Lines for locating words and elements
_ _ _ _ _
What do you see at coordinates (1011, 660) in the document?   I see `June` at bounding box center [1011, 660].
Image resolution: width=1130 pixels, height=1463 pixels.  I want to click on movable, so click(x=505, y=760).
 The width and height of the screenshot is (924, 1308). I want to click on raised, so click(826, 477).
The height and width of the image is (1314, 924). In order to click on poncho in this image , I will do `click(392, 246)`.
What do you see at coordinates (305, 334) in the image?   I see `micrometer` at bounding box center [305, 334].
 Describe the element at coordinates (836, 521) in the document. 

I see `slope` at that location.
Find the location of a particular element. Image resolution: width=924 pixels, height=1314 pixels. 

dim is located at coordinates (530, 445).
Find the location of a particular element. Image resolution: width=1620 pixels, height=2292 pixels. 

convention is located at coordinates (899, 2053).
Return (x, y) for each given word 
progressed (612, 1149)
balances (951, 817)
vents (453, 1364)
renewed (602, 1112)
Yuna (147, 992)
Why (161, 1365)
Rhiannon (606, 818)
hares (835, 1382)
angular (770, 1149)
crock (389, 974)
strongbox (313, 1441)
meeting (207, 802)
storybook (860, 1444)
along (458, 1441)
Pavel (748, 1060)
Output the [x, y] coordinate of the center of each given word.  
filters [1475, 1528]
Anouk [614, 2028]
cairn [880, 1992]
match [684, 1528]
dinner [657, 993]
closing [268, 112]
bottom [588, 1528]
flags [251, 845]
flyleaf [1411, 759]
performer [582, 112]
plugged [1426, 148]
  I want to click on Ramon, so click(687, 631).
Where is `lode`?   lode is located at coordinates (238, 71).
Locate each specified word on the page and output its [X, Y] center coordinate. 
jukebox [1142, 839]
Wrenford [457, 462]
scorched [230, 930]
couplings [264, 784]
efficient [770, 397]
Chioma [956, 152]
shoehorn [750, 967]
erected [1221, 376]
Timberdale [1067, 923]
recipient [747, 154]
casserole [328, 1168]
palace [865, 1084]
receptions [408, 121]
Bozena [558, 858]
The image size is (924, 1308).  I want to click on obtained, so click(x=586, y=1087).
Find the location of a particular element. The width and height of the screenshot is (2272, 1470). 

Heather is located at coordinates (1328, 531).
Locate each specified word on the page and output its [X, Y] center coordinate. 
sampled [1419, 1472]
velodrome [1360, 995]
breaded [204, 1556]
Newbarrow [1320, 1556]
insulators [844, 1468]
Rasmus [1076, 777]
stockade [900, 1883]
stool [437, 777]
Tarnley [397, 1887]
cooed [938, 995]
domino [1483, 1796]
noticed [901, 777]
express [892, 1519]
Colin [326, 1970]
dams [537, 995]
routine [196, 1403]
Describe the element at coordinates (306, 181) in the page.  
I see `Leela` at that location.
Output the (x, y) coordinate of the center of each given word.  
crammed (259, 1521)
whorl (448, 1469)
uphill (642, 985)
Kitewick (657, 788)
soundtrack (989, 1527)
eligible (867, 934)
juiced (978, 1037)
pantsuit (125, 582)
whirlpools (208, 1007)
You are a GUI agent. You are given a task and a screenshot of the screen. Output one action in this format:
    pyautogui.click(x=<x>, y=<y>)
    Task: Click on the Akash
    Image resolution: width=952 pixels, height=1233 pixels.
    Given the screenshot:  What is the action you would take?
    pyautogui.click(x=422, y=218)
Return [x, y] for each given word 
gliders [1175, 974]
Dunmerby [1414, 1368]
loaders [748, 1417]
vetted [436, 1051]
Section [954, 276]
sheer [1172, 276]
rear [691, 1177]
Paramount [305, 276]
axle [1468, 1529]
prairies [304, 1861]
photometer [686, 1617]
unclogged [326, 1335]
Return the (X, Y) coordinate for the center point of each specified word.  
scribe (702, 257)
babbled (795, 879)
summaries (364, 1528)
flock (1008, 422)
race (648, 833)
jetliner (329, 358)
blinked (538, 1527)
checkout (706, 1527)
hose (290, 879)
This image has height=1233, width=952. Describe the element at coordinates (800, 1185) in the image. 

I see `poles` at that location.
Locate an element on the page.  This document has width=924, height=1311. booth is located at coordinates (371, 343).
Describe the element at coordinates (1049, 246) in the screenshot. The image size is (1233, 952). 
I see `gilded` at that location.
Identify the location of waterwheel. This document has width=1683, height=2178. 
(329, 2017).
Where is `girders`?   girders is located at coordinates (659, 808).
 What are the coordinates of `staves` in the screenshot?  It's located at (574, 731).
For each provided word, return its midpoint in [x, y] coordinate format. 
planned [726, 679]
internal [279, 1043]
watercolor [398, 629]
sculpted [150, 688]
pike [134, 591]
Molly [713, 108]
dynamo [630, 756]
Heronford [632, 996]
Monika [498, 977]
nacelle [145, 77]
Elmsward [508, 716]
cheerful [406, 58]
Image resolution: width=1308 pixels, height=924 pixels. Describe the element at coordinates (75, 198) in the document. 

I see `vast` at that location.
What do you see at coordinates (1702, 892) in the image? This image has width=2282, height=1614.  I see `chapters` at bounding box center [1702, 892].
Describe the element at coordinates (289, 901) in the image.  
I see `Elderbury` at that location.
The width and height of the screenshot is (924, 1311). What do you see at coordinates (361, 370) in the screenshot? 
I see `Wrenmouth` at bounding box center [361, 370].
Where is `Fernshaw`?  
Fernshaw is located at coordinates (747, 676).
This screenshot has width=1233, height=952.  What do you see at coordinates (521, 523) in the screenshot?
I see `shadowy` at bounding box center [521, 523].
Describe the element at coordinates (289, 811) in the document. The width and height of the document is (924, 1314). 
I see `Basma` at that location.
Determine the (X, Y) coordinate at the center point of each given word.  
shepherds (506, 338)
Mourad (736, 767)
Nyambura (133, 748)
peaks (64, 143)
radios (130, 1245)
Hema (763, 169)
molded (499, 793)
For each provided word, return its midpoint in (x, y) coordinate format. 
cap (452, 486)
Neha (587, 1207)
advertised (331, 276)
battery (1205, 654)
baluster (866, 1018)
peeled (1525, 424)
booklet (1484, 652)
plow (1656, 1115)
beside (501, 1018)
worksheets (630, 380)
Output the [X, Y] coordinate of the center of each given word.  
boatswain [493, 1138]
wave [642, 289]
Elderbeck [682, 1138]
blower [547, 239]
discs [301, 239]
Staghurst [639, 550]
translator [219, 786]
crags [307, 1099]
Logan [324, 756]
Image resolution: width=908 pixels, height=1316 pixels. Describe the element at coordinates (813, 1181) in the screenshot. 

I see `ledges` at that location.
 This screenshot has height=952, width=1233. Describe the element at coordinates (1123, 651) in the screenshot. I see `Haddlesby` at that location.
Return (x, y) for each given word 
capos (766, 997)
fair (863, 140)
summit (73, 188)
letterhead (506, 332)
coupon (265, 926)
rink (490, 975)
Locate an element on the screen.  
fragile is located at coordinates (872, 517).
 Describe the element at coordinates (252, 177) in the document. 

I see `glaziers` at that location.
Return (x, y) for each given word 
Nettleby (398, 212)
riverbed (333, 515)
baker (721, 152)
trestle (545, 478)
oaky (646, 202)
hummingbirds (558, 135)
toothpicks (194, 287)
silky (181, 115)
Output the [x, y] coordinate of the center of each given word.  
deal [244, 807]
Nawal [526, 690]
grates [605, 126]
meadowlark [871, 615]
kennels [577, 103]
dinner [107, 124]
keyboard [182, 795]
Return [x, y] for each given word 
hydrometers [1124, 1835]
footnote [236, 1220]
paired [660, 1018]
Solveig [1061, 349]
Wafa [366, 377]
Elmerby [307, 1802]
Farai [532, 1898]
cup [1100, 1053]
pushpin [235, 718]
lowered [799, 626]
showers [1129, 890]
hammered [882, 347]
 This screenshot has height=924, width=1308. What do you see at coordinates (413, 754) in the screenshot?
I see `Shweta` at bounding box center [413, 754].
_ _ _ _ _
| Directions for this task |
Turn the lines above, starting with the line that contains "rear [691, 1177]" and going on through the line that contains "babbled (795, 879)", into a Markdown table with the columns Row and Line, leaving out any blank lines.

| Answer for the task |
| Row | Line |
|---|---|
| 1 | rear [691, 1177] |
| 2 | Paramount [305, 276] |
| 3 | axle [1468, 1529] |
| 4 | prairies [304, 1861] |
| 5 | photometer [686, 1617] |
| 6 | unclogged [326, 1335] |
| 7 | Return the (X, Y) coordinate for the center point of each specified word.   |
| 8 | scribe (702, 257) |
| 9 | babbled (795, 879) |